>> start

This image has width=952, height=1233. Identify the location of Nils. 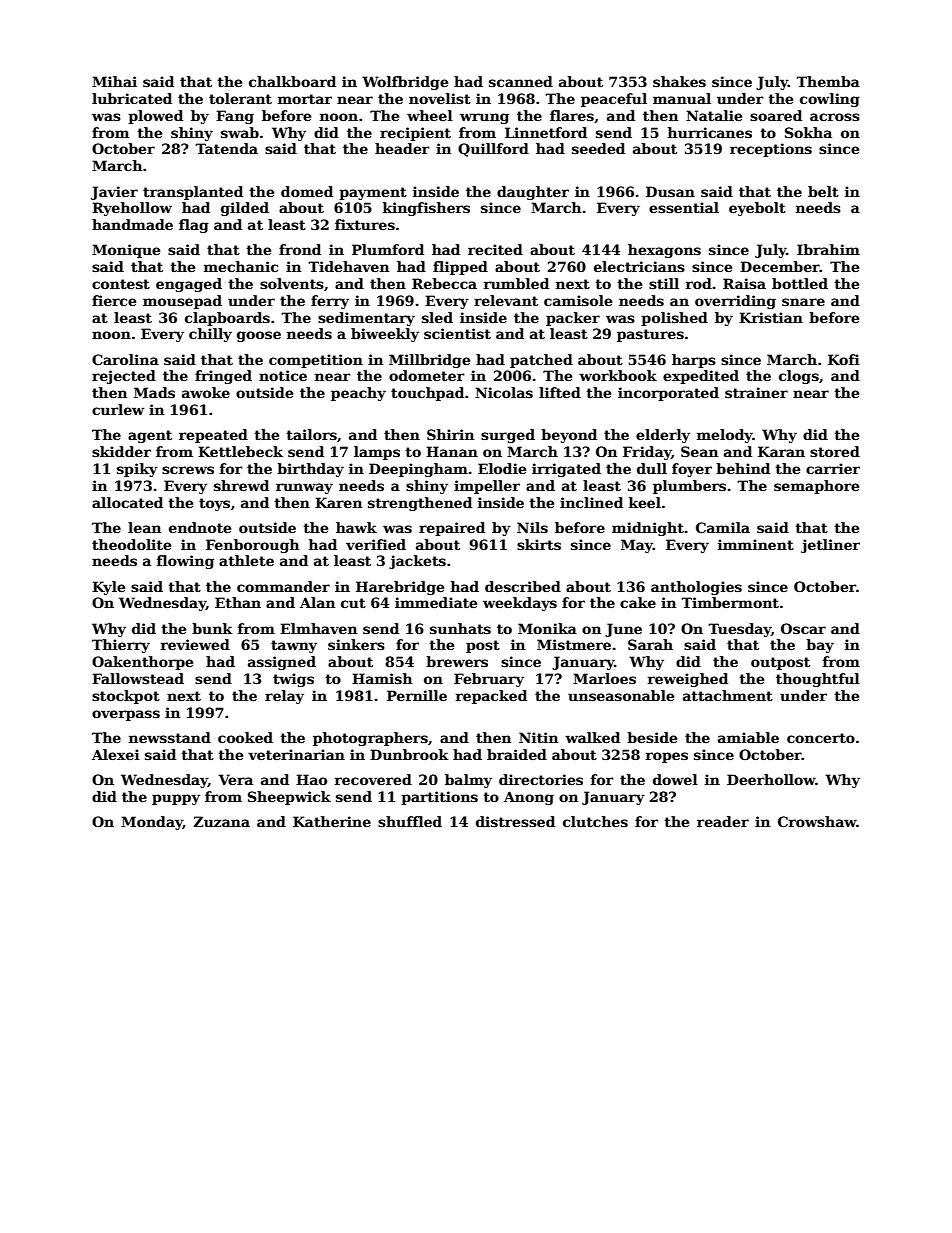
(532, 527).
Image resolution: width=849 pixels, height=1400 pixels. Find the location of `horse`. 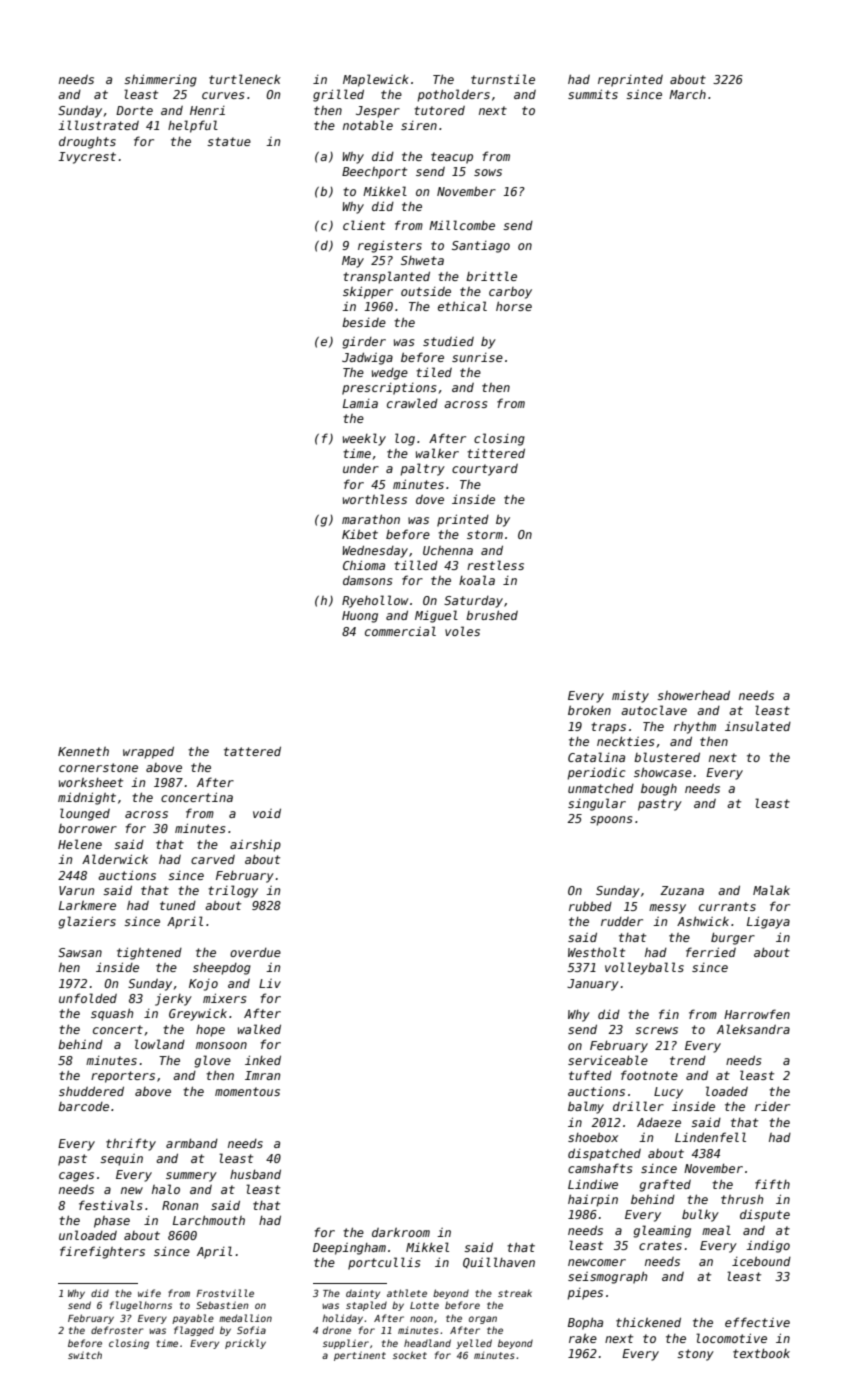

>> end
>> start

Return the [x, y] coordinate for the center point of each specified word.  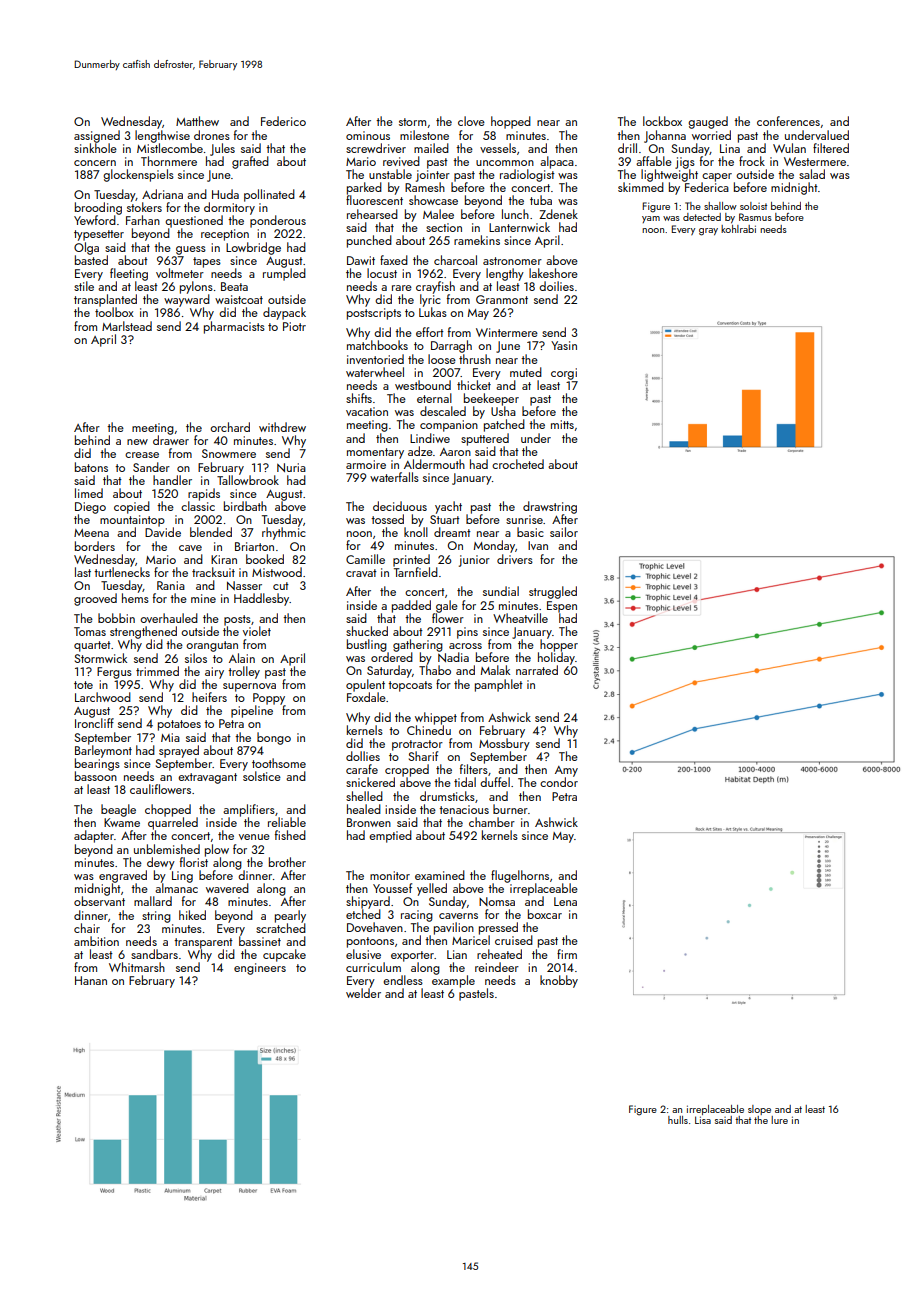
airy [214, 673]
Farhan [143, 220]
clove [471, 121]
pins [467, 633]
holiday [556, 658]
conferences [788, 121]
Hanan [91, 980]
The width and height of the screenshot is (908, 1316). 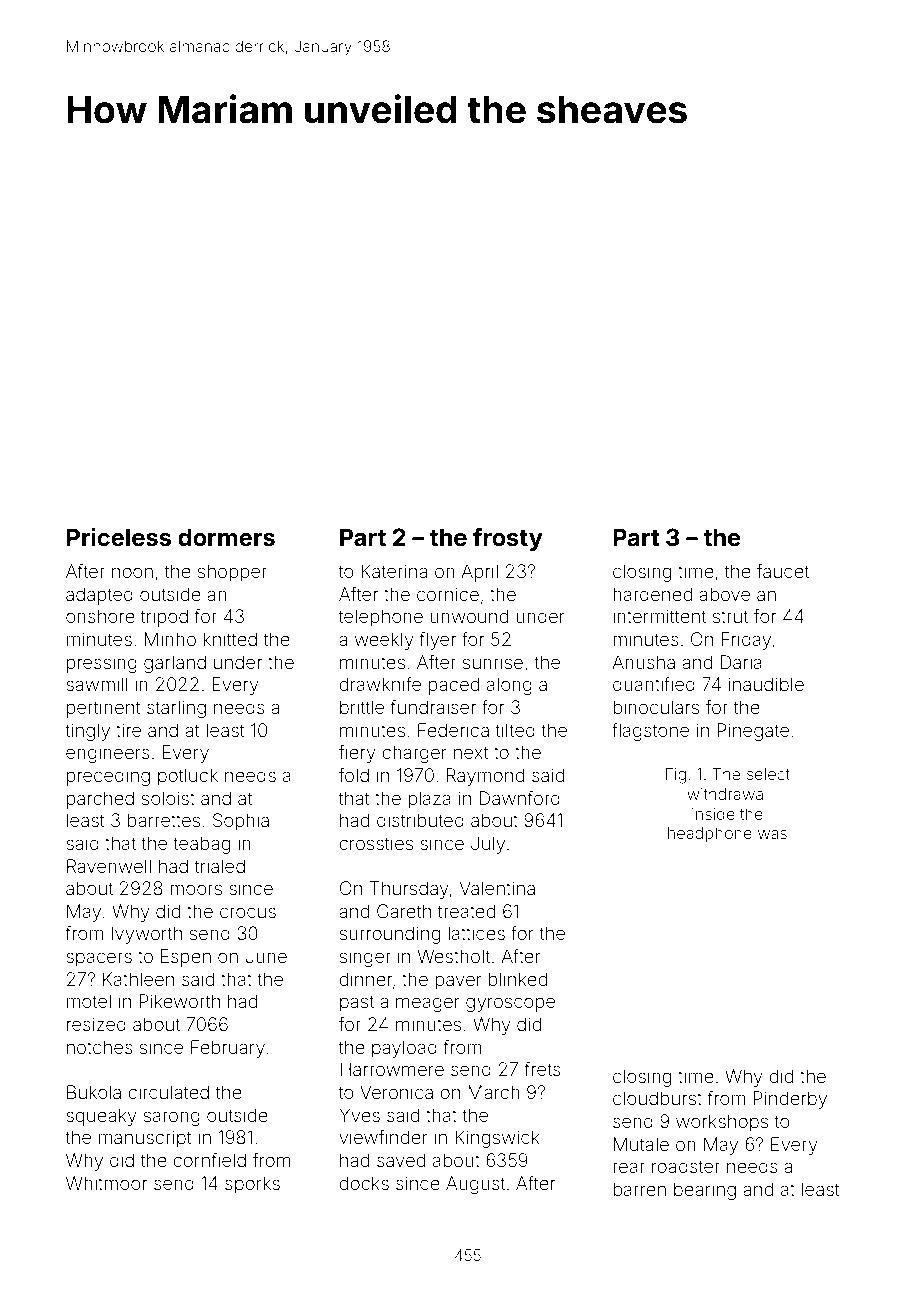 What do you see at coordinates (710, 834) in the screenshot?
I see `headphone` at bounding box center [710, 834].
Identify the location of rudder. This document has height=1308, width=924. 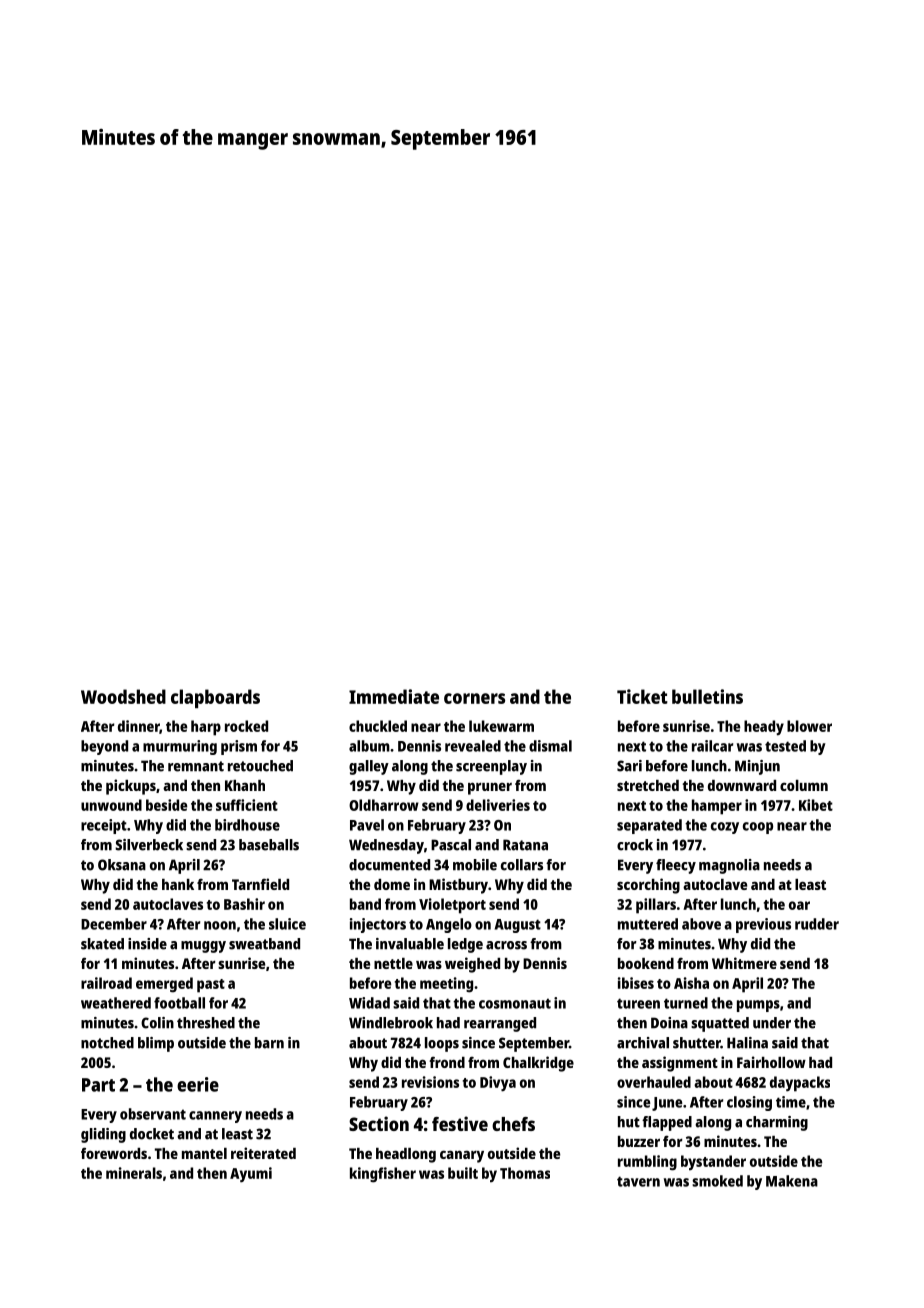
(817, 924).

>> end
>> start

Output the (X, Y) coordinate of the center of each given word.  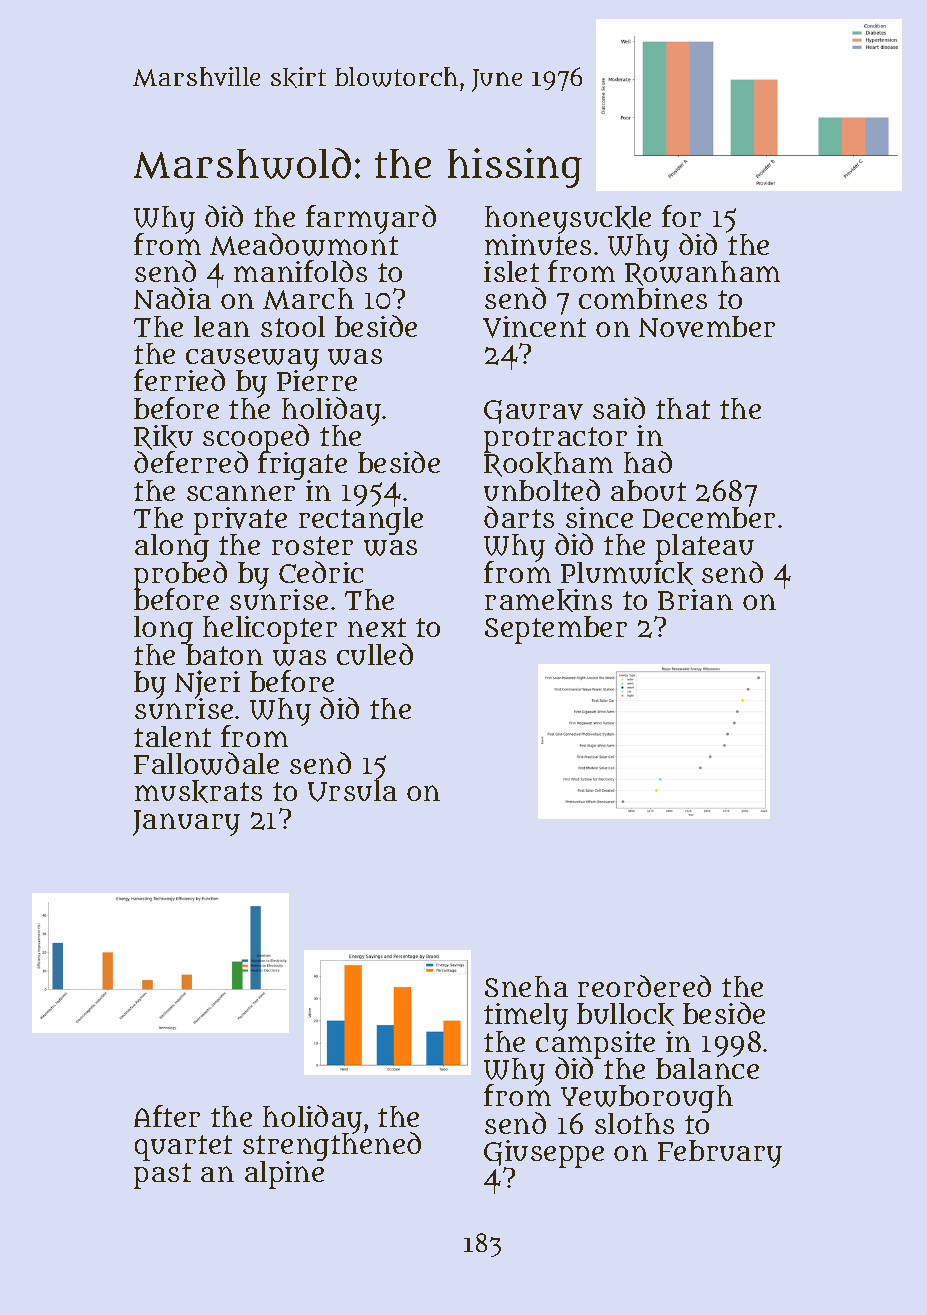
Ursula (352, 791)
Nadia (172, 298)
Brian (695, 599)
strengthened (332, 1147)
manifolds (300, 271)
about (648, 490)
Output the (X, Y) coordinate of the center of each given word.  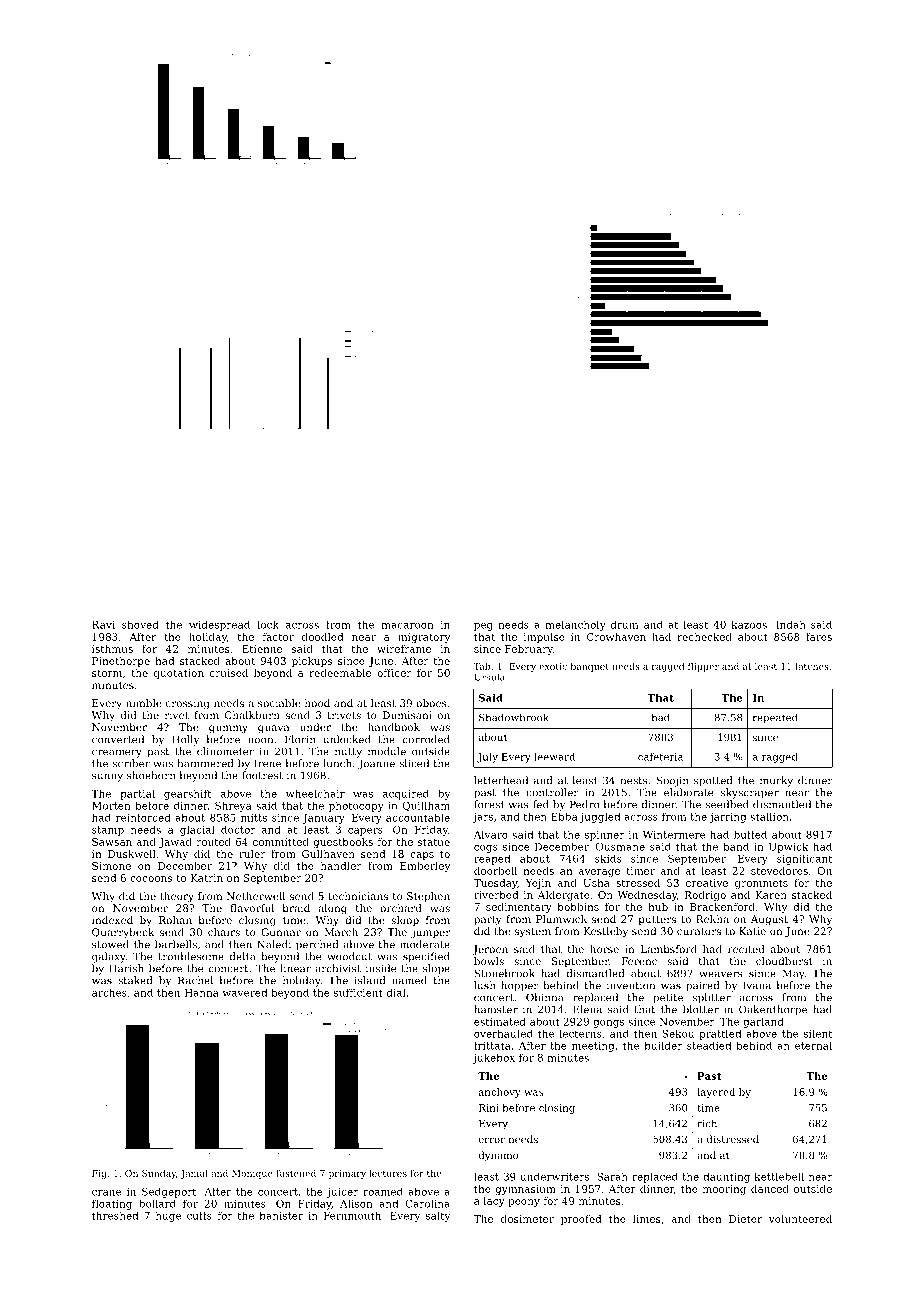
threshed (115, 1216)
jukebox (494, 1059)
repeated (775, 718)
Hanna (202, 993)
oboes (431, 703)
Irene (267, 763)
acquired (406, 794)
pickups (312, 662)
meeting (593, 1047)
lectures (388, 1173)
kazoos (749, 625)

>> end

Copy the entries again, from the line with "This image has" up to and including the line with "Image resolution: width=849", and shift every coordinate in the answers by adding 48 to each number. Leave the pictures out.

*Complete answer*:
This image has width=952, height=1233. Identify the location of Nils. 
(580, 575).
Image resolution: width=849 pixels, height=1400 pixels. Find the location of `horse`. 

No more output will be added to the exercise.